SUPPLIED DATA:
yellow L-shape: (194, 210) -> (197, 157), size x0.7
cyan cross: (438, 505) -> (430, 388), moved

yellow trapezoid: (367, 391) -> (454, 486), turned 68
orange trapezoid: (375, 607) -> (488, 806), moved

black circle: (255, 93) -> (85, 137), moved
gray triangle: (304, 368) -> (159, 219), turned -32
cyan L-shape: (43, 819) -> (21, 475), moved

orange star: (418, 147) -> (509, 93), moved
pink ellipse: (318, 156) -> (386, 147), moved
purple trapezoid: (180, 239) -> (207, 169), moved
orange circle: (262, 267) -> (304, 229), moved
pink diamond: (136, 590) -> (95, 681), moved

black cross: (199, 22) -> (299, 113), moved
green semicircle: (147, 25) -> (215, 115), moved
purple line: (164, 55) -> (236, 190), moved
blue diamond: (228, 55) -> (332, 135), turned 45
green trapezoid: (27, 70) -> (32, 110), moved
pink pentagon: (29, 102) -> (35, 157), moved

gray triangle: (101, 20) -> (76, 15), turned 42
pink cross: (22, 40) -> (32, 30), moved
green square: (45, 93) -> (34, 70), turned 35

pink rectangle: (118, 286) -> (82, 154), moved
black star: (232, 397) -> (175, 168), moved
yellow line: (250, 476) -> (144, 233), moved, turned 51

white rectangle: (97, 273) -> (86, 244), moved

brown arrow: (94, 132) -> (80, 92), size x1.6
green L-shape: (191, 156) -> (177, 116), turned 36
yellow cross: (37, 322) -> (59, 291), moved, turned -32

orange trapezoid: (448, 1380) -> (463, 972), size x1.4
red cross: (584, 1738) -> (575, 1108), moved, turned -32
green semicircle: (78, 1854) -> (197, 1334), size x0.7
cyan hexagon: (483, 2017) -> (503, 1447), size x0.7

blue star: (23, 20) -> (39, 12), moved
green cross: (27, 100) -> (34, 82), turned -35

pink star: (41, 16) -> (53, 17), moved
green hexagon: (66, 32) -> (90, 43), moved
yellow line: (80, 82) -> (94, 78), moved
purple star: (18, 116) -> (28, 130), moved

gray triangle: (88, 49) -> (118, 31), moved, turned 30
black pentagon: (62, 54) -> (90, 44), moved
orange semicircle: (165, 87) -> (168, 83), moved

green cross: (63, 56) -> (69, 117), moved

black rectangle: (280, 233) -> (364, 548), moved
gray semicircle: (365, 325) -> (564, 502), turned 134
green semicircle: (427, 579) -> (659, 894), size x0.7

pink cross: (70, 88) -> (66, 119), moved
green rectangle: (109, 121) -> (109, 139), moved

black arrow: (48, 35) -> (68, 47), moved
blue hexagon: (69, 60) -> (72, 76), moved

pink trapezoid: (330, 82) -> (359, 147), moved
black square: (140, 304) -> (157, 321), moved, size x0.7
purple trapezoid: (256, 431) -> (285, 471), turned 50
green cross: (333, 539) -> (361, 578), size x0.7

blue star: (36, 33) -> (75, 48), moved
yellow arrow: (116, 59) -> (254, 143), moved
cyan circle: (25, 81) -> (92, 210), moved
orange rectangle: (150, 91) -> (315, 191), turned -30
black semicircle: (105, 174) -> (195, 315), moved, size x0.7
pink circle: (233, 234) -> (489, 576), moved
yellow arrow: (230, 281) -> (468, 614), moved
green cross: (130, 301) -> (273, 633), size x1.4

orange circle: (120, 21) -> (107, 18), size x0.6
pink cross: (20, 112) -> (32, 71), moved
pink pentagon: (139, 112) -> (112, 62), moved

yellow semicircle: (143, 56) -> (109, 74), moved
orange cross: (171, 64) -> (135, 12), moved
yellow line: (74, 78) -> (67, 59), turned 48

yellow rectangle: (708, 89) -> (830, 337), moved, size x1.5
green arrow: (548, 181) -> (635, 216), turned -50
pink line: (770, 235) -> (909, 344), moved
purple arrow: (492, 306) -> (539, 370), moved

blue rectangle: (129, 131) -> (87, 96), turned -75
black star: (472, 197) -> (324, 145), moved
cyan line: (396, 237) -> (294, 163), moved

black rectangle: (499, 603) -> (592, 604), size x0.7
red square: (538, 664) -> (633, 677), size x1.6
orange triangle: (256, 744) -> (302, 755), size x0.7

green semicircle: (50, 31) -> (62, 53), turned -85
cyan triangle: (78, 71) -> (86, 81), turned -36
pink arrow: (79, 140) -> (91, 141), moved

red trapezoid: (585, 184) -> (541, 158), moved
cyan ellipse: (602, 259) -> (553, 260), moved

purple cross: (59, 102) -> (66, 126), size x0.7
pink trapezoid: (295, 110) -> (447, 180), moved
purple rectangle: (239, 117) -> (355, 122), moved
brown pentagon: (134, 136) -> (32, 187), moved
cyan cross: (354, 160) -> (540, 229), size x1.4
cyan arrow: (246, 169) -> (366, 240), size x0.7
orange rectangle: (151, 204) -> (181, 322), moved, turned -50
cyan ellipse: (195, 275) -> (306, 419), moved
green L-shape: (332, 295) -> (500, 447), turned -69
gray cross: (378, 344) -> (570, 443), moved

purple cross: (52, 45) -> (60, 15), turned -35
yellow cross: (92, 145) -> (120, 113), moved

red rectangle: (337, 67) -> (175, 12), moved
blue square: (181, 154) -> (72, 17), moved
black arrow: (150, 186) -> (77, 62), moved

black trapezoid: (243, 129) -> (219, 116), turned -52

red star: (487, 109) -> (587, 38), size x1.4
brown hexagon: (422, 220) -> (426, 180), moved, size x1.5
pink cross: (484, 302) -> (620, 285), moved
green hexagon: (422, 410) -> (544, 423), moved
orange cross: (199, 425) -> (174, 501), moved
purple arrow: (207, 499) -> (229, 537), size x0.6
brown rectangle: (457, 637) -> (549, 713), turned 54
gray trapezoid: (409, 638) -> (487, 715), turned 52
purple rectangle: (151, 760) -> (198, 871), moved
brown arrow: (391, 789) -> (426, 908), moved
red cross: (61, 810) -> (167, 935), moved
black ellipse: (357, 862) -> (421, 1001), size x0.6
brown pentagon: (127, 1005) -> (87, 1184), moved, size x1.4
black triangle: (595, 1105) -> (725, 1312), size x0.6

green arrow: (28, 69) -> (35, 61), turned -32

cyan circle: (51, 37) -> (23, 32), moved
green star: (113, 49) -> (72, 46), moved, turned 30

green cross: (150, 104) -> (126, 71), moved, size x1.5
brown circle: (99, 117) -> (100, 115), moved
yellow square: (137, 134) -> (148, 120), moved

WHAT TO DO:
When the word "pentagon" shows up in a line of the entries, pull that line out.

REPLY:
pink pentagon: (29, 102) -> (35, 157), moved
black pentagon: (62, 54) -> (90, 44), moved
pink pentagon: (139, 112) -> (112, 62), moved
brown pentagon: (134, 136) -> (32, 187), moved
brown pentagon: (127, 1005) -> (87, 1184), moved, size x1.4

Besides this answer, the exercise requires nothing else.